**Exercise aim**
Give back an exact copy of the lines in the records below, from the line that has "(288, 684) = (183, 201): red" through the line that has "(634, 592) = (130, 359): white", and nothing besides.

Stored records:
-------
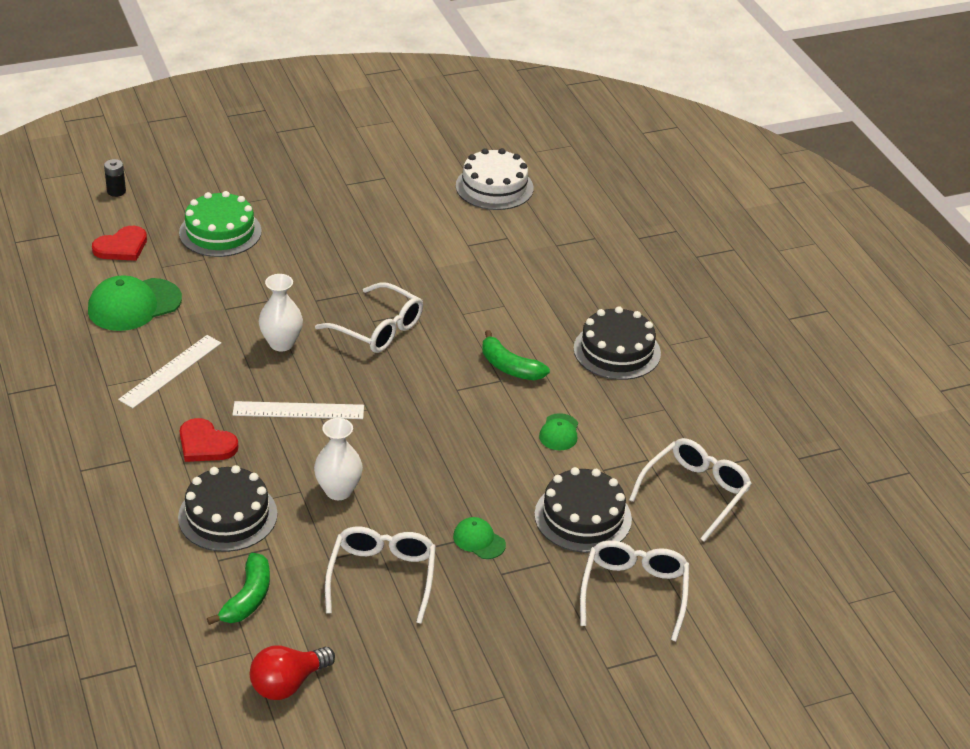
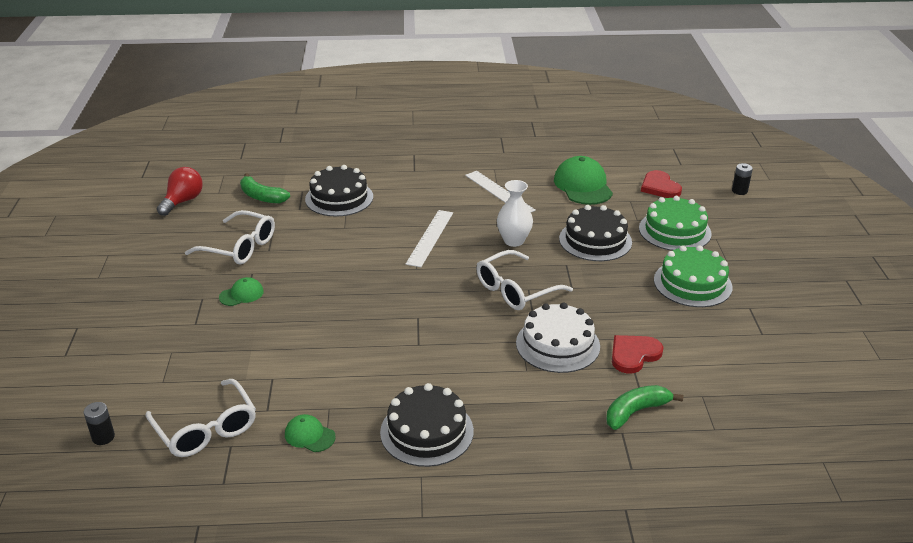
camera: 110 degrees right, 5 degrees down
(205, 444) = (414, 197): red heart -> red heart (634, 355)
(288, 684) = (183, 201): red light bulb -> red light bulb turned 45 degrees clockwise
(319, 217) = (692, 283): none -> green cake
(338, 491) = (334, 242): white vase -> none
(494, 187) = (742, 409): white cake -> white cake (557, 344)
(509, 367) = (433, 353): green banana -> green banana (635, 412)
(559, 432) = (332, 363): green cap -> green cap (309, 435)
(583, 517) = (227, 352): black cake -> black cake (595, 240)
(634, 592) = (130, 359): white glasses -> none
(748, 562) = (103, 437): none -> black battery

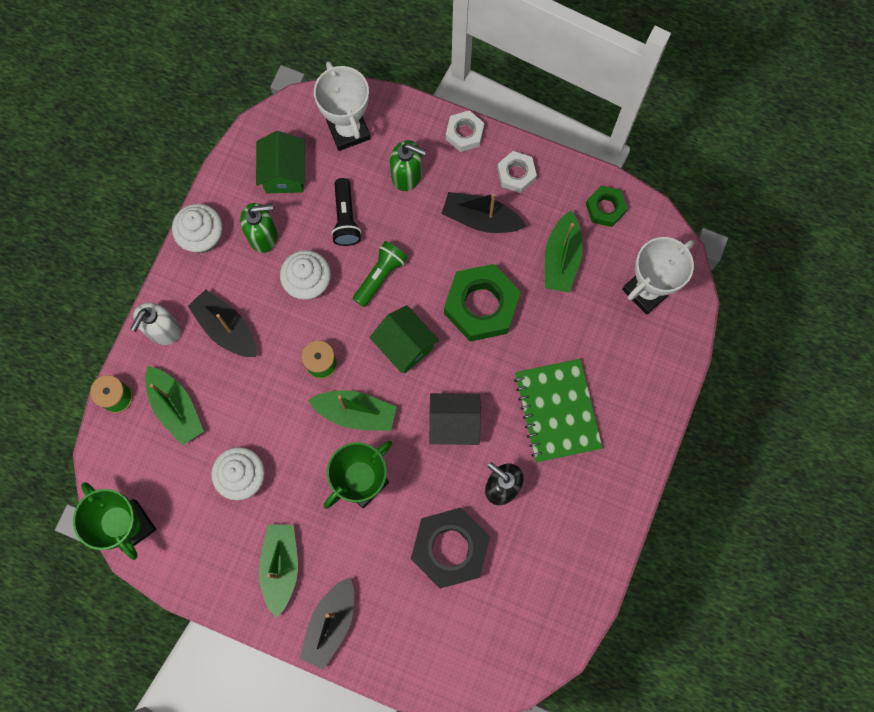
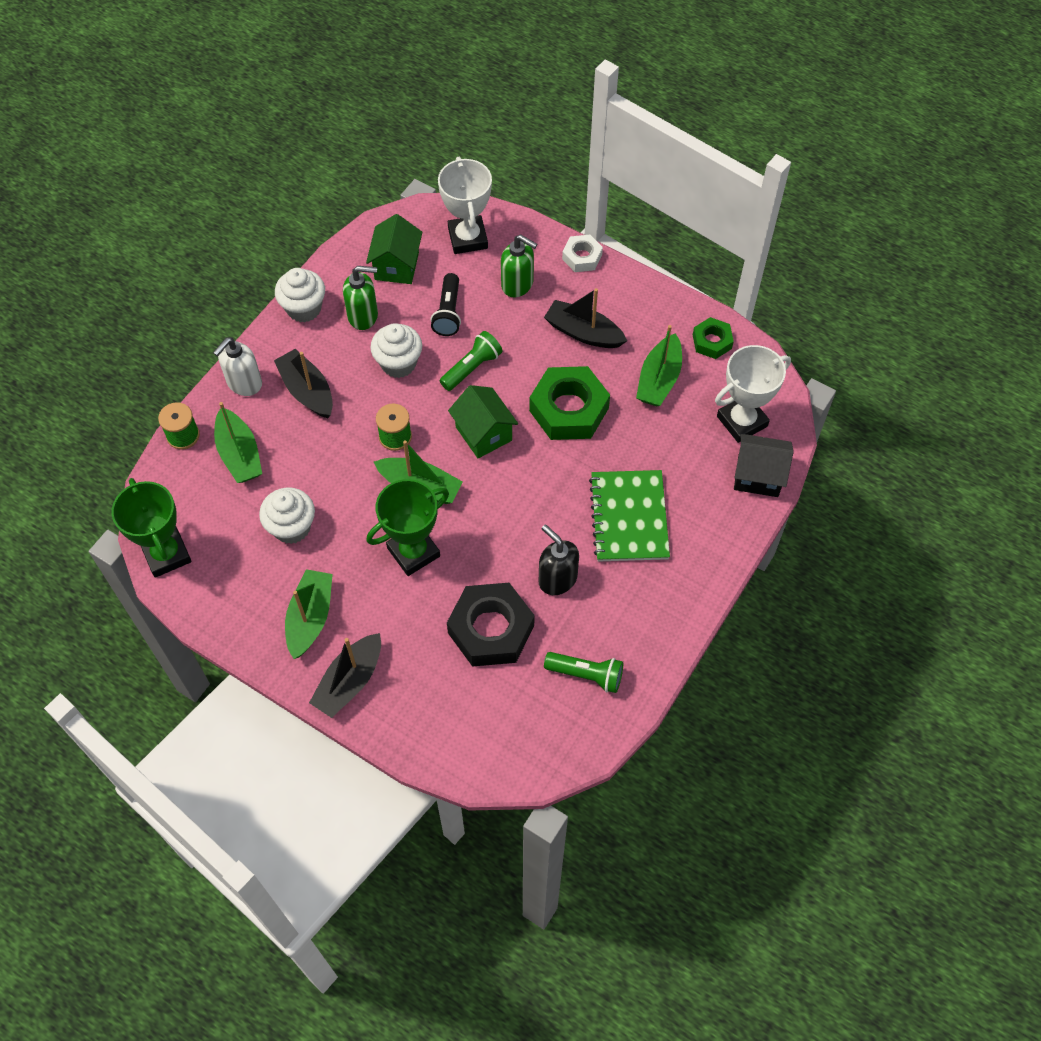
camera: 10 degrees right, 15 degrees down
(454, 423) = (519, 512): black house -> black house (758, 476)
(516, 174) = (627, 299): white nut -> none
(545, 578) = (586, 675): none -> green flashlight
-------
**Answer box**
(288, 684) = (183, 201): red light bulb -> red light bulb turned 45 degrees clockwise
(319, 217) = (692, 283): none -> green cake
(338, 491) = (334, 242): white vase -> none
(494, 187) = (742, 409): white cake -> white cake (557, 344)
(509, 367) = (433, 353): green banana -> green banana (635, 412)
(559, 432) = (332, 363): green cap -> green cap (309, 435)
(583, 517) = (227, 352): black cake -> black cake (595, 240)
(634, 592) = (130, 359): white glasses -> none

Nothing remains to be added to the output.